- _The data_

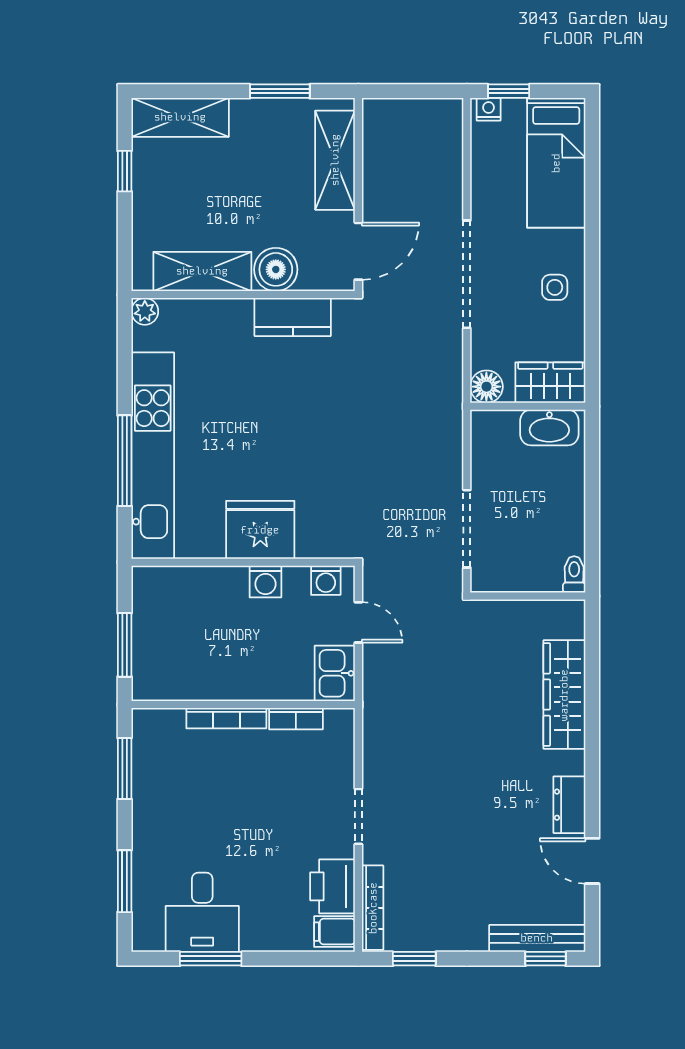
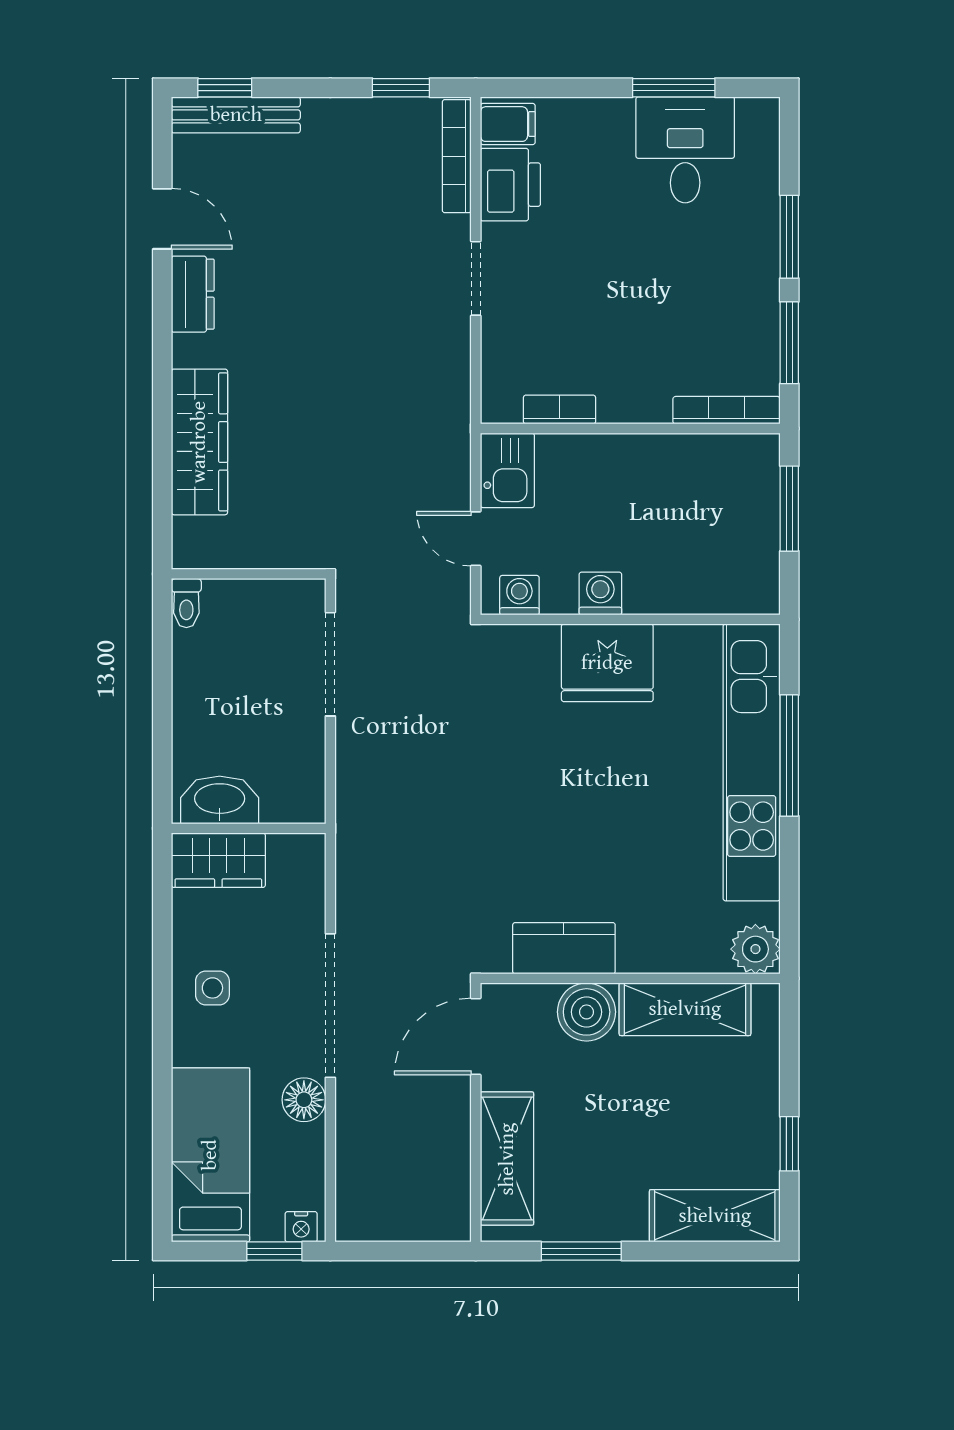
plant: (145, 311) -> (755, 949), width x1.38, depth x1.38
floor lamp: (486, 387) -> (304, 1100), moved
bookcase: (226, 718) -> (727, 410), moved
window: (125, 881) -> (789, 237), moved

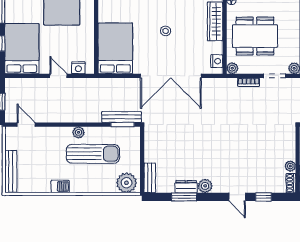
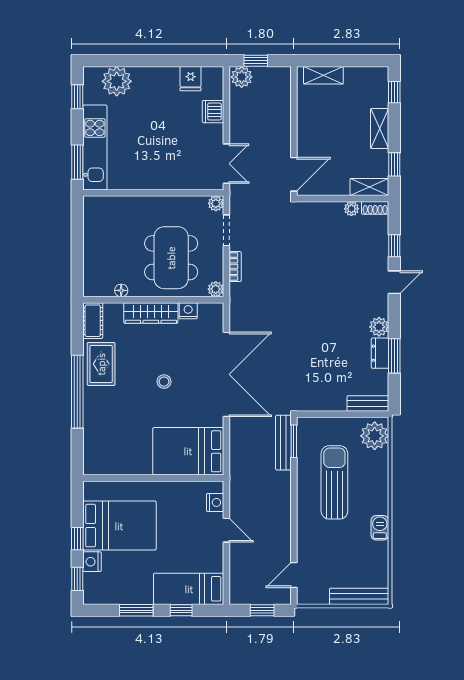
bed: (22, 49) -> (189, 589), width x0.67
nightstand: (217, 61) -> (188, 311), moved
door: (58, 76) -> (226, 530), swing flipped
plant: (79, 132) -> (305, 502), removed

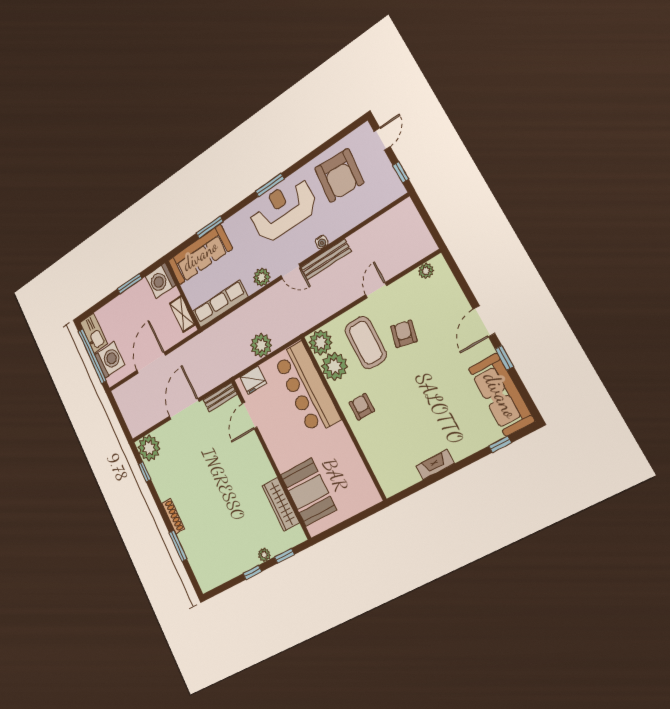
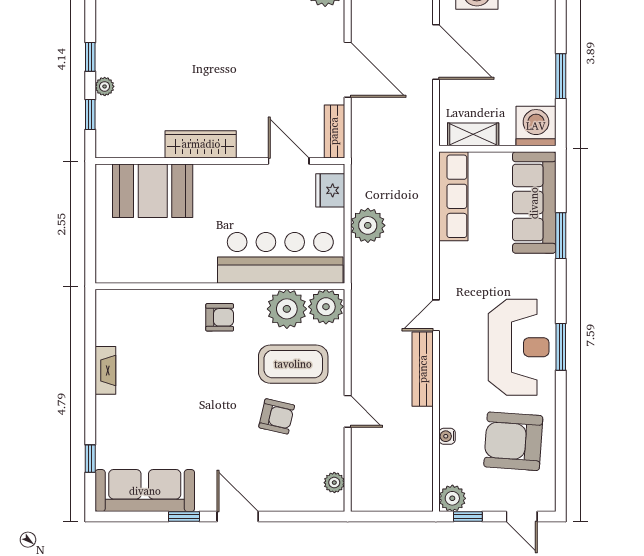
water cooler: (322, 242) -> (447, 436), moved
plant: (262, 277) -> (452, 498), moved
wardrobe: (281, 504) -> (201, 144), moved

- _Try it_
All records are to be reproduced exactly; the pictures are to be omitted.

- _Output of the task_
plant: (145, 311) -> (755, 949), width x1.38, depth x1.38
floor lamp: (486, 387) -> (304, 1100), moved
bookcase: (226, 718) -> (727, 410), moved
window: (125, 881) -> (789, 237), moved

bed: (22, 49) -> (189, 589), width x0.67
nightstand: (217, 61) -> (188, 311), moved
door: (58, 76) -> (226, 530), swing flipped
plant: (79, 132) -> (305, 502), removed

water cooler: (322, 242) -> (447, 436), moved
plant: (262, 277) -> (452, 498), moved
wardrobe: (281, 504) -> (201, 144), moved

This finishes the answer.